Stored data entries
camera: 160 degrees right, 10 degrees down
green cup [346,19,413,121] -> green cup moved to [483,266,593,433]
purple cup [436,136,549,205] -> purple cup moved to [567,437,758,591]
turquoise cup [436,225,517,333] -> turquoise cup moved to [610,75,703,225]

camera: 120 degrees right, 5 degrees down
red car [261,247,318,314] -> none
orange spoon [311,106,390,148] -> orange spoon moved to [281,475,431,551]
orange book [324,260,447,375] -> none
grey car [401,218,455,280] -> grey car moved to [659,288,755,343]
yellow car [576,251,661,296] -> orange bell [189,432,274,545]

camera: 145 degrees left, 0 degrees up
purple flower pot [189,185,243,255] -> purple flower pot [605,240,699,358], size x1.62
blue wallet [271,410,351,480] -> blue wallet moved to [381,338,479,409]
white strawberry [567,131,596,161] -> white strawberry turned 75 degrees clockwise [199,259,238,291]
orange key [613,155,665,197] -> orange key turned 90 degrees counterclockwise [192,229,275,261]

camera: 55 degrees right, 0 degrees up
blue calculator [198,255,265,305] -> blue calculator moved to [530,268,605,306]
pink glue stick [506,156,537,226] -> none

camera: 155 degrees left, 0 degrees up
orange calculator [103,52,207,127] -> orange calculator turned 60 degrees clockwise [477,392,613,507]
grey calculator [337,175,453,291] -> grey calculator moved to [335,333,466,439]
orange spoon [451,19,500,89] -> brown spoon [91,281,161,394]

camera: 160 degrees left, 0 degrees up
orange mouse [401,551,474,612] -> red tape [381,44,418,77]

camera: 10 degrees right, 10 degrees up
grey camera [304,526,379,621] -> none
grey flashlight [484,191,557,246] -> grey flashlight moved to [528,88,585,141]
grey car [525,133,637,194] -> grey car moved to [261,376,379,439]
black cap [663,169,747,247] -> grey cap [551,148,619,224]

=== What you should do ===
Write out the data again in full. Match it exactly.

=== Result of this task ===
camera: 160 degrees right, 10 degrees down
green cup [346,19,413,121] -> green cup moved to [483,266,593,433]
purple cup [436,136,549,205] -> purple cup moved to [567,437,758,591]
turquoise cup [436,225,517,333] -> turquoise cup moved to [610,75,703,225]

camera: 120 degrees right, 5 degrees down
red car [261,247,318,314] -> none
orange spoon [311,106,390,148] -> orange spoon moved to [281,475,431,551]
orange book [324,260,447,375] -> none
grey car [401,218,455,280] -> grey car moved to [659,288,755,343]
yellow car [576,251,661,296] -> orange bell [189,432,274,545]

camera: 145 degrees left, 0 degrees up
purple flower pot [189,185,243,255] -> purple flower pot [605,240,699,358], size x1.62
blue wallet [271,410,351,480] -> blue wallet moved to [381,338,479,409]
white strawberry [567,131,596,161] -> white strawberry turned 75 degrees clockwise [199,259,238,291]
orange key [613,155,665,197] -> orange key turned 90 degrees counterclockwise [192,229,275,261]

camera: 55 degrees right, 0 degrees up
blue calculator [198,255,265,305] -> blue calculator moved to [530,268,605,306]
pink glue stick [506,156,537,226] -> none

camera: 155 degrees left, 0 degrees up
orange calculator [103,52,207,127] -> orange calculator turned 60 degrees clockwise [477,392,613,507]
grey calculator [337,175,453,291] -> grey calculator moved to [335,333,466,439]
orange spoon [451,19,500,89] -> brown spoon [91,281,161,394]

camera: 160 degrees left, 0 degrees up
orange mouse [401,551,474,612] -> red tape [381,44,418,77]

camera: 10 degrees right, 10 degrees up
grey camera [304,526,379,621] -> none
grey flashlight [484,191,557,246] -> grey flashlight moved to [528,88,585,141]
grey car [525,133,637,194] -> grey car moved to [261,376,379,439]
black cap [663,169,747,247] -> grey cap [551,148,619,224]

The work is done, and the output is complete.